• ASSIGNMENT: A line below contains "building: none -> [298,166,424,298]", and a later one contains "building: [107,67,213,106] -> none". Repeat both, with every line between them, exactly.

(Dataset entries)
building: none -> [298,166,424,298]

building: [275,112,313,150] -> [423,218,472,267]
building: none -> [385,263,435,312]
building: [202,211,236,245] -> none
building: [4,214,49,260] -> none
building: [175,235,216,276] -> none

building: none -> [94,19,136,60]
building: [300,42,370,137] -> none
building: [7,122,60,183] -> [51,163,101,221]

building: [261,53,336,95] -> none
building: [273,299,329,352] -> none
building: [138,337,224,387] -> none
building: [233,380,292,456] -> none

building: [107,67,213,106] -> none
---
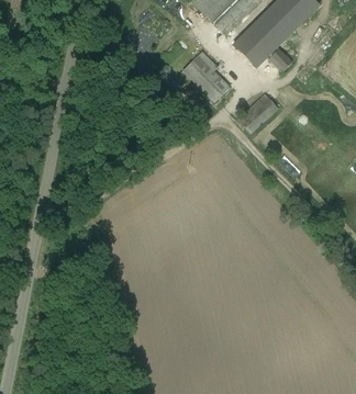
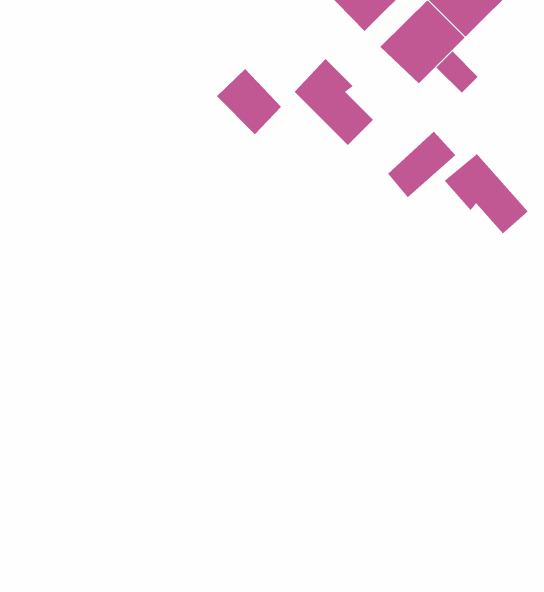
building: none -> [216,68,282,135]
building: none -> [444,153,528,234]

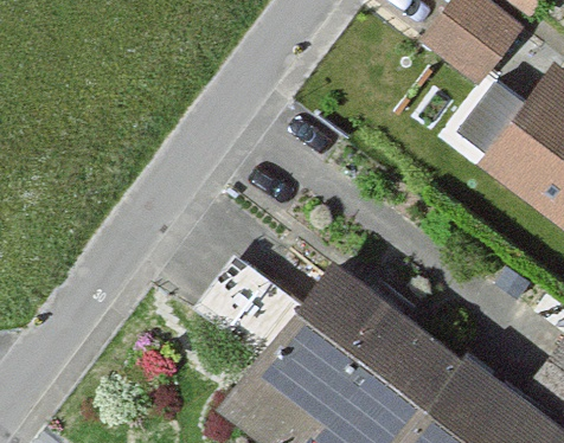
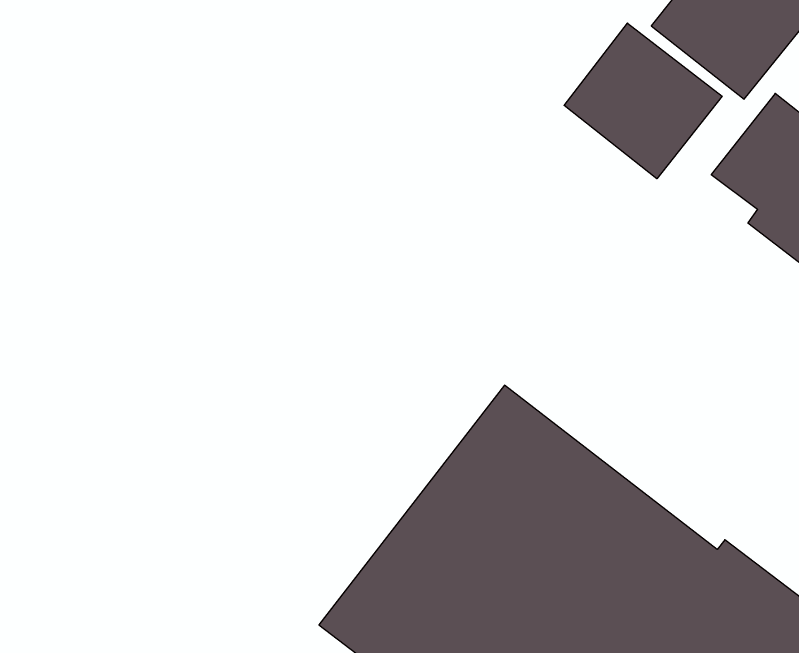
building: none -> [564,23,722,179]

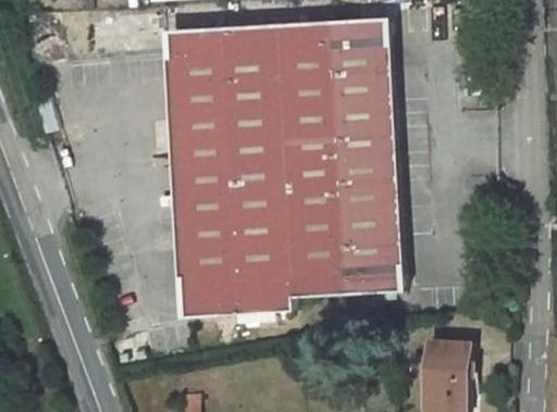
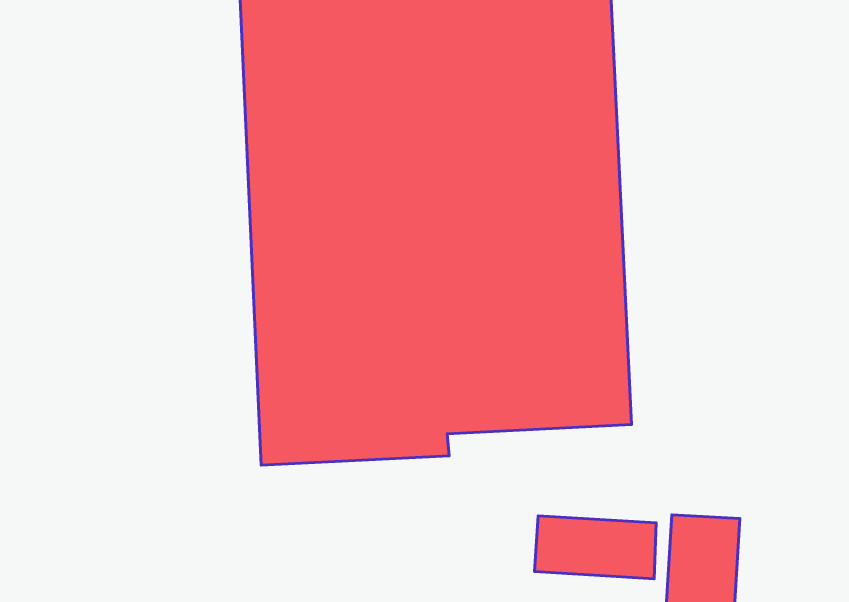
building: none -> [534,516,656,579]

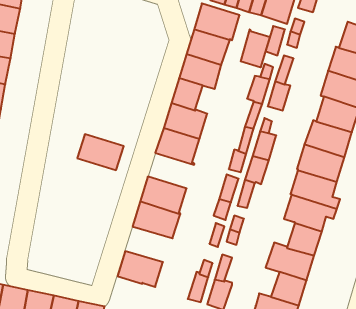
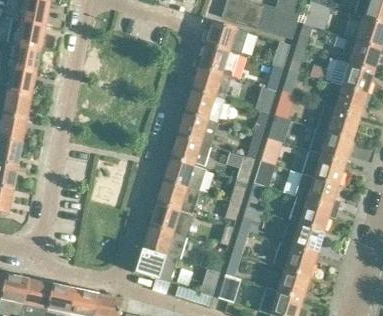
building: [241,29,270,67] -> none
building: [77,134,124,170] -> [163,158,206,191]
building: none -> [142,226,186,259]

• RESPONSE TO THE EXERCISE:
building: none -> [298,166,424,298]

building: [275,112,313,150] -> [423,218,472,267]
building: none -> [385,263,435,312]
building: [202,211,236,245] -> none
building: [4,214,49,260] -> none
building: [175,235,216,276] -> none

building: none -> [94,19,136,60]
building: [300,42,370,137] -> none
building: [7,122,60,183] -> [51,163,101,221]

building: [261,53,336,95] -> none
building: [273,299,329,352] -> none
building: [138,337,224,387] -> none
building: [233,380,292,456] -> none

building: [107,67,213,106] -> none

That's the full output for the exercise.